[Data records]
___

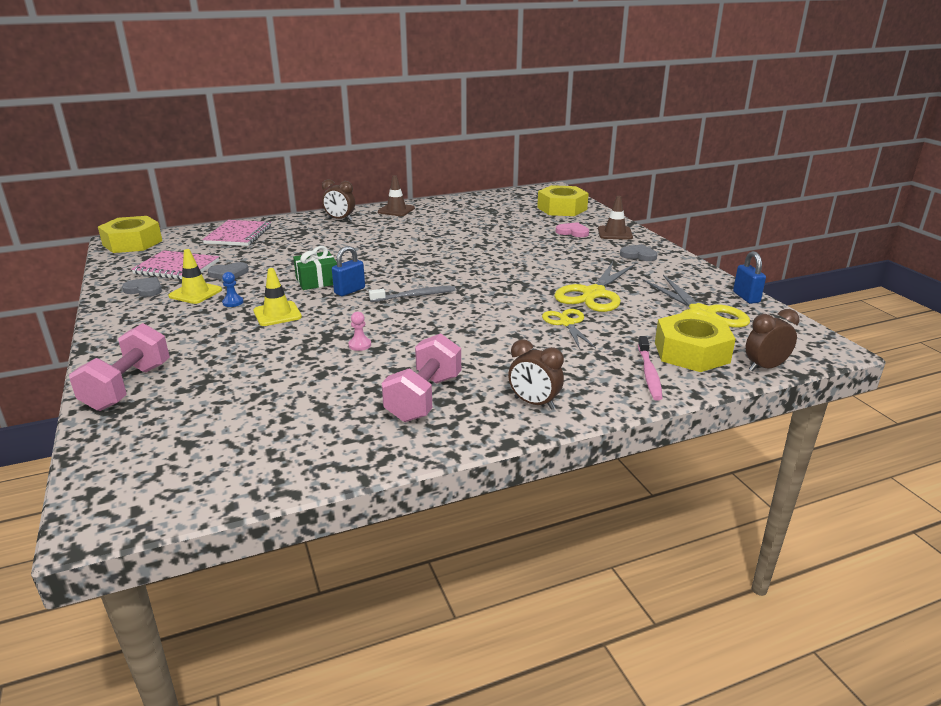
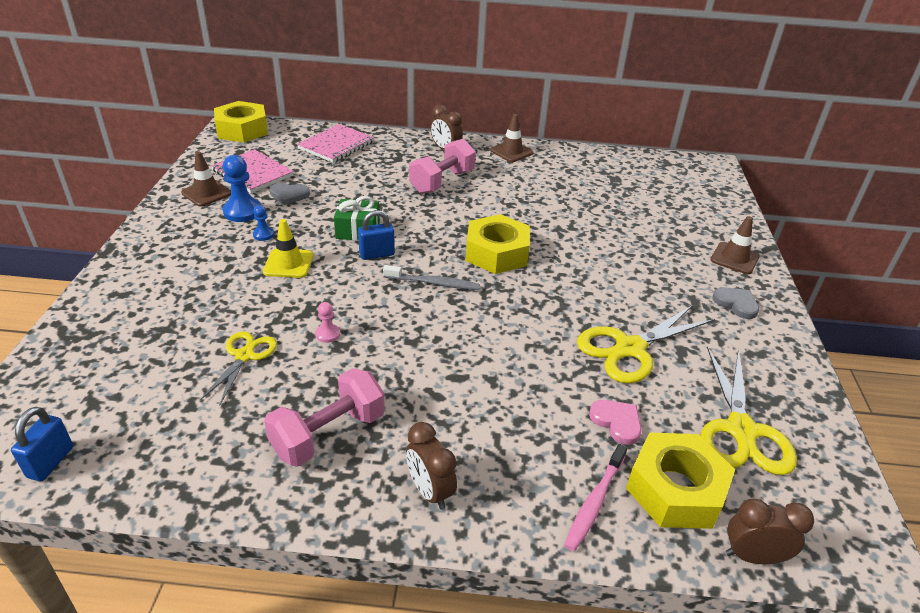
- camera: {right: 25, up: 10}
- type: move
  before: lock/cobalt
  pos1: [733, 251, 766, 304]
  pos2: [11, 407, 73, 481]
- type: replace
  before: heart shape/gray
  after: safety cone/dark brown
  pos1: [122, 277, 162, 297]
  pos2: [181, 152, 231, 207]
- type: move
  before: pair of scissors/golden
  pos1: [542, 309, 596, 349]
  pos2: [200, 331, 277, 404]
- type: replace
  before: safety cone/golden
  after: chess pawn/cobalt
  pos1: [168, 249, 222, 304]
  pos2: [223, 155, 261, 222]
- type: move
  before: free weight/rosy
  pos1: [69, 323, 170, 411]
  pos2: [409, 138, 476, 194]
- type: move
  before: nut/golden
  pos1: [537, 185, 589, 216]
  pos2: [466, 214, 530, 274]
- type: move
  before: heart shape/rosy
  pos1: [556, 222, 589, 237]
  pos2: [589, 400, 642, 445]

___

- [What is required] Every entry above needs to be copied exactly, apart from its pictures.

- [Result for this exercise]
- camera: {right: 25, up: 10}
- type: move
  before: lock/cobalt
  pos1: [733, 251, 766, 304]
  pos2: [11, 407, 73, 481]
- type: replace
  before: heart shape/gray
  after: safety cone/dark brown
  pos1: [122, 277, 162, 297]
  pos2: [181, 152, 231, 207]
- type: move
  before: pair of scissors/golden
  pos1: [542, 309, 596, 349]
  pos2: [200, 331, 277, 404]
- type: replace
  before: safety cone/golden
  after: chess pawn/cobalt
  pos1: [168, 249, 222, 304]
  pos2: [223, 155, 261, 222]
- type: move
  before: free weight/rosy
  pos1: [69, 323, 170, 411]
  pos2: [409, 138, 476, 194]
- type: move
  before: nut/golden
  pos1: [537, 185, 589, 216]
  pos2: [466, 214, 530, 274]
- type: move
  before: heart shape/rosy
  pos1: [556, 222, 589, 237]
  pos2: [589, 400, 642, 445]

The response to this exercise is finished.